= WHAT IS NEEDED =
Report each line of the entries below that includes "white".

= DATA FOR PROCESSING =
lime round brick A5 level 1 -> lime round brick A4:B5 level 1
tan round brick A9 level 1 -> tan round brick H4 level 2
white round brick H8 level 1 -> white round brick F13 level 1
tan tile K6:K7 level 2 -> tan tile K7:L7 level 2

---

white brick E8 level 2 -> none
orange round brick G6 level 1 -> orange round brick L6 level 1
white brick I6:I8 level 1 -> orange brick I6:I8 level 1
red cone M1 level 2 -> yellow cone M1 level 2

= RESULT OF THE TASK =
white round brick H8 level 1 -> white round brick F13 level 1
white brick E8 level 2 -> none
white brick I6:I8 level 1 -> orange brick I6:I8 level 1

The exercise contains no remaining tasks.